## EXERCISE
Copy every record verbatim but exclude the pictures.
(DATASET EXCERPTS begins)
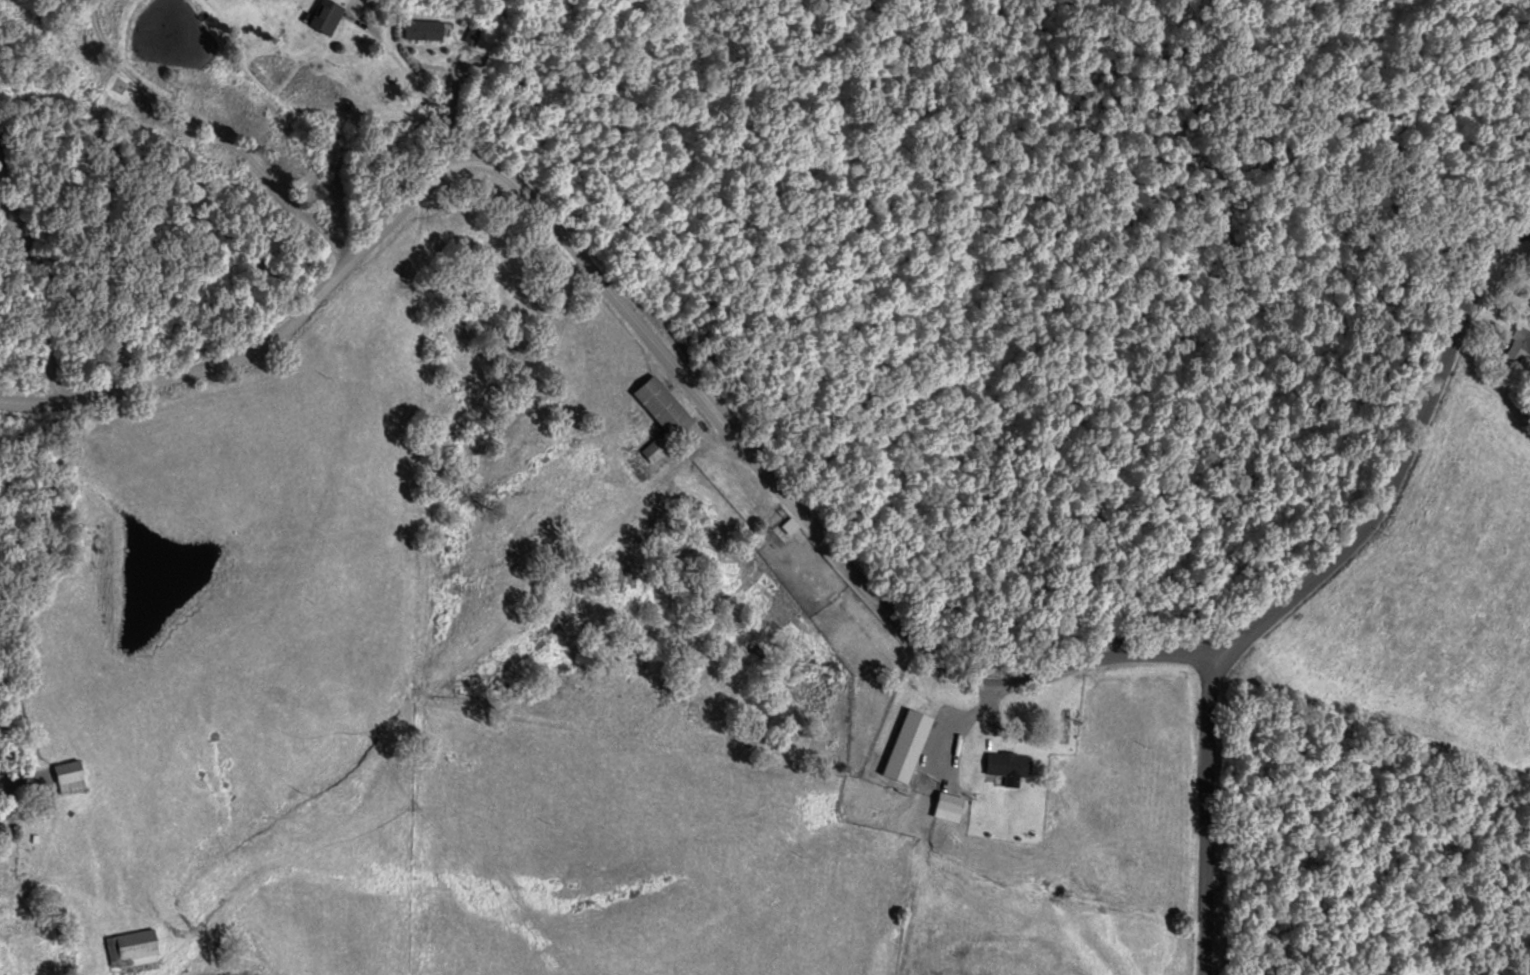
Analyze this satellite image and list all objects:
building: (325, 18)
building: (424, 29)
road: (401, 112)
building: (1520, 340)
road: (603, 347)
building: (660, 415)
road: (1377, 482)
building: (788, 528)
building: (905, 746)
building: (1005, 763)
building: (68, 777)
building: (947, 807)
road: (1189, 821)
building: (6, 916)
building: (133, 948)

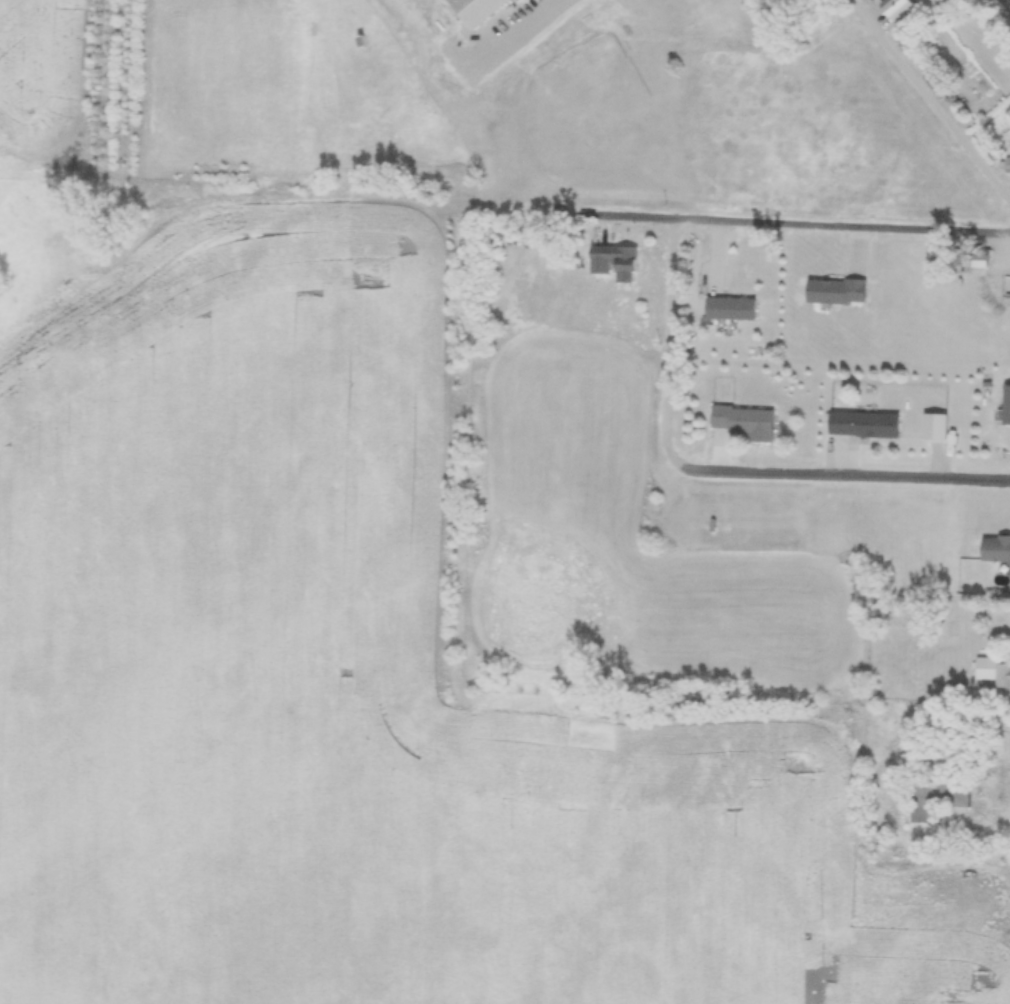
(DATASET EXCERPTS ends)
## SOLUTION TO THIS TASK
Analyze this satellite image and list all objects:
building: (325, 18)
building: (424, 29)
road: (401, 112)
building: (1520, 340)
road: (603, 347)
building: (660, 415)
road: (1377, 482)
building: (788, 528)
building: (905, 746)
building: (1005, 763)
building: (68, 777)
building: (947, 807)
road: (1189, 821)
building: (6, 916)
building: (133, 948)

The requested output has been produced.